Exercise aim.
When you reach the line containing "R9: 18k (N4, N6) -> 15k (N4, N6)" in the entries below, repeat it and each line after it exactly until the entries end.
+++ Records to process +++
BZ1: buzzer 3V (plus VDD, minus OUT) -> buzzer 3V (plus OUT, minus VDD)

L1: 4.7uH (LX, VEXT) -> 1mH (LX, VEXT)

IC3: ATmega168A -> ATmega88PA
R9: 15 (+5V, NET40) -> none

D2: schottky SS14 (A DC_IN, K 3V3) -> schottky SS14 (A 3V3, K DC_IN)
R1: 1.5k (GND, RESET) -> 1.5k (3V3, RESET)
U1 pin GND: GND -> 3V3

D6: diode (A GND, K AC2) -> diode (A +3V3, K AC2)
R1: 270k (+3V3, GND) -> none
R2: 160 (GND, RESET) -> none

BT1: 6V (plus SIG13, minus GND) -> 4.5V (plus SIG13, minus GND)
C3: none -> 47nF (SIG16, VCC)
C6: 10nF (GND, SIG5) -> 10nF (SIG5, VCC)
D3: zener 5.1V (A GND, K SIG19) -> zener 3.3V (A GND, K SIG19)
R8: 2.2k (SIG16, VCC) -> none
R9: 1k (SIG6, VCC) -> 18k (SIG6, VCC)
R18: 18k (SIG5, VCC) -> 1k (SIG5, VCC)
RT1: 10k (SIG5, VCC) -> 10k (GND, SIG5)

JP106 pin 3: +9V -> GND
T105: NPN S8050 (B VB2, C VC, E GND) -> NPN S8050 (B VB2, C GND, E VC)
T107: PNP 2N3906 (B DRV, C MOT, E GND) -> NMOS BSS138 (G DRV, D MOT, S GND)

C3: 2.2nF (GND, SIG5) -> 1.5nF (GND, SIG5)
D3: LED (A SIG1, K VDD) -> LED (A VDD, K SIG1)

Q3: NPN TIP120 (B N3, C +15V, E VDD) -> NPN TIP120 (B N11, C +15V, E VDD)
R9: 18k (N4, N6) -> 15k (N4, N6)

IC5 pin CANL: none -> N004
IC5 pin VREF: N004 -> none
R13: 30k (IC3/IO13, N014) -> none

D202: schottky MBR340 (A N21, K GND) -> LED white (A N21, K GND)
+++
Result.
R9: 18k (N4, N6) -> 15k (N4, N6)

IC5 pin CANL: none -> N004
IC5 pin VREF: N004 -> none
R13: 30k (IC3/IO13, N014) -> none

D202: schottky MBR340 (A N21, K GND) -> LED white (A N21, K GND)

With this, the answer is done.